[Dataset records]
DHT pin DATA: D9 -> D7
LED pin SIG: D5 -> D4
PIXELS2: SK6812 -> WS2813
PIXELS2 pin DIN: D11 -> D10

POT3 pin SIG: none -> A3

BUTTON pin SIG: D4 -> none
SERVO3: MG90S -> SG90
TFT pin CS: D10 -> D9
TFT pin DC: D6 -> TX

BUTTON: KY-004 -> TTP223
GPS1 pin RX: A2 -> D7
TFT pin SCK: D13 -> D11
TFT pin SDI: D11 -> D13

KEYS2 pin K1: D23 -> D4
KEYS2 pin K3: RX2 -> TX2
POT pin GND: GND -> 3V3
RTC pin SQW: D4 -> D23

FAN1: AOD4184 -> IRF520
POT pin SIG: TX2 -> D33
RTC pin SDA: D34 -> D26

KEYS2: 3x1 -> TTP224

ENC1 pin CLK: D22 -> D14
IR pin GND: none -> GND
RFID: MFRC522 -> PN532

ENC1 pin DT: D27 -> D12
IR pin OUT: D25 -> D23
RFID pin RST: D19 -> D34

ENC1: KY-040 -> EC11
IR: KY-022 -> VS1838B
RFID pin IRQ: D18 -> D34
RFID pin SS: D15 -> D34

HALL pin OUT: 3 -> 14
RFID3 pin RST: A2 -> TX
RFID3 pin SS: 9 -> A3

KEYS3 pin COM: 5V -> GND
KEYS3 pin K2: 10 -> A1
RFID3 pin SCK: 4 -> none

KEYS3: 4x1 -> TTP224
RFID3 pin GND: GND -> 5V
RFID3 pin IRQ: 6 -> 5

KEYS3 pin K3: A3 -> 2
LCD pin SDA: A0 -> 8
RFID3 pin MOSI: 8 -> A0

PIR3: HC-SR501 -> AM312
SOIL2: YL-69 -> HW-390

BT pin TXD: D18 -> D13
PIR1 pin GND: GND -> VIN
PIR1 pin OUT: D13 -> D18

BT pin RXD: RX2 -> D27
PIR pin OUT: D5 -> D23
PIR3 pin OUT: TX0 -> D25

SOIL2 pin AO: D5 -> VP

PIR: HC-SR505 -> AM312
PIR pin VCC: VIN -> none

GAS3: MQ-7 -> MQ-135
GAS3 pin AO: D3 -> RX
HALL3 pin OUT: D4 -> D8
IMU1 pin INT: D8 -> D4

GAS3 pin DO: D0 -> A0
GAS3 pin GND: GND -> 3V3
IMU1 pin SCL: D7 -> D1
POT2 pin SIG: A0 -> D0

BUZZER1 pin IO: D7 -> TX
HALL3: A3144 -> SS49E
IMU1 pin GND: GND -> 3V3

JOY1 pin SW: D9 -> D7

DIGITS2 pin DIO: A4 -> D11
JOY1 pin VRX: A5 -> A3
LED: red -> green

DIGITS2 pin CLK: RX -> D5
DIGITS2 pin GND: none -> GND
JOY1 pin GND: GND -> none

## WHAT YOU ARE ASKED TO DO
Look above for the line holding "ENC1 pin CLK: D22 -> D14", then set down exactly that line and every line after it up to and including the line holding "KEYS3 pin K2: 10 -> A1", with nothing else.

## PROBLEM SOLUTION
ENC1 pin CLK: D22 -> D14
IR pin GND: none -> GND
RFID: MFRC522 -> PN532

ENC1 pin DT: D27 -> D12
IR pin OUT: D25 -> D23
RFID pin RST: D19 -> D34

ENC1: KY-040 -> EC11
IR: KY-022 -> VS1838B
RFID pin IRQ: D18 -> D34
RFID pin SS: D15 -> D34

HALL pin OUT: 3 -> 14
RFID3 pin RST: A2 -> TX
RFID3 pin SS: 9 -> A3

KEYS3 pin COM: 5V -> GND
KEYS3 pin K2: 10 -> A1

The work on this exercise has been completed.